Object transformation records
========

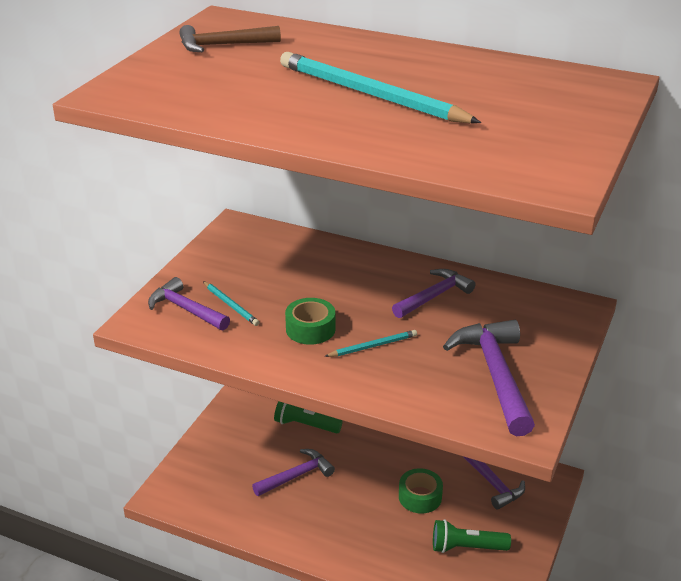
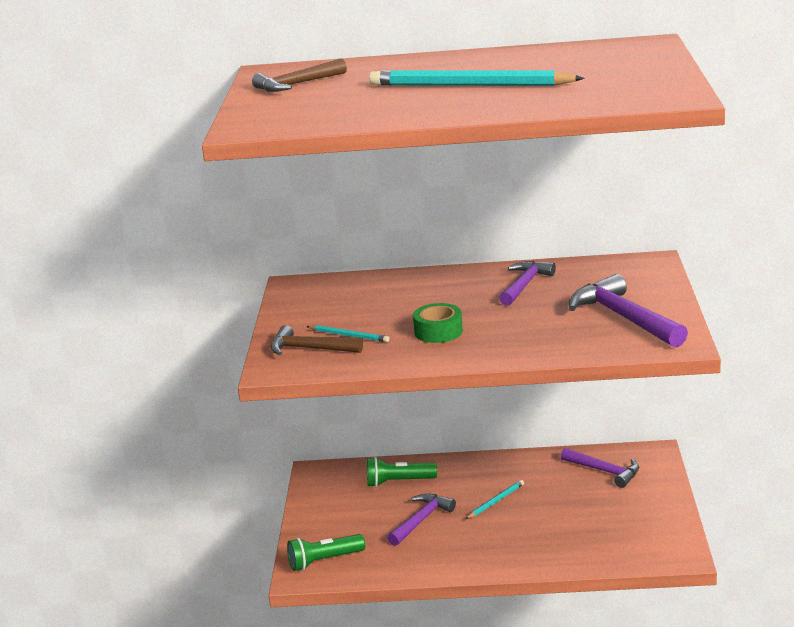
camera: 20 degrees left, 10 degrees down
(186, 309) = (310, 349): purple hammer -> brown hammer
(373, 346) = (504, 328): turquoise pencil -> turquoise pencil (495, 501)
(420, 497) = (548, 500): green tape -> none
(466, 547) = (617, 521): green flashlight -> green flashlight (324, 561)

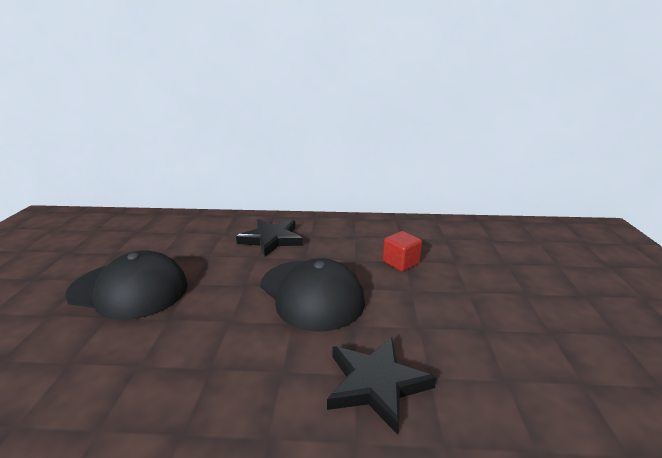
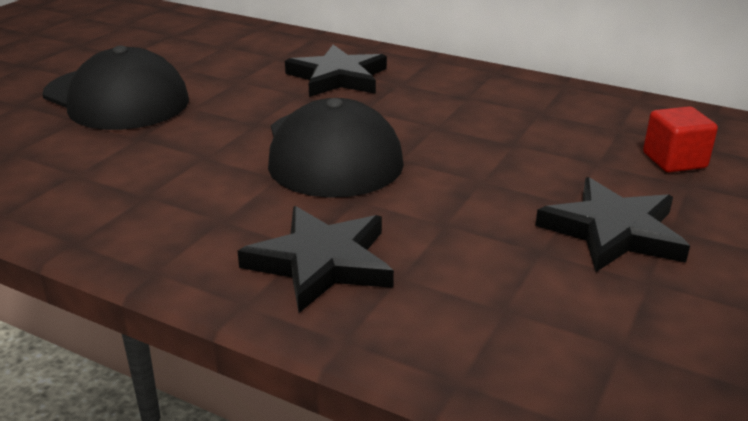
camera: 25 degrees right, 5 degrees up
(401, 262) = (504, 144): red cube -> red cube (674, 160)
(504, 304) = (613, 231): none -> black star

========

**What is being asked**
Each line from the one containing "(186, 309) = (310, 349): purple" to the final line of the data must be printed exactly, both included, with nothing else and no pictures.

**Response**
(186, 309) = (310, 349): purple hammer -> brown hammer
(373, 346) = (504, 328): turquoise pencil -> turquoise pencil (495, 501)
(420, 497) = (548, 500): green tape -> none
(466, 547) = (617, 521): green flashlight -> green flashlight (324, 561)

camera: 25 degrees right, 5 degrees up
(401, 262) = (504, 144): red cube -> red cube (674, 160)
(504, 304) = (613, 231): none -> black star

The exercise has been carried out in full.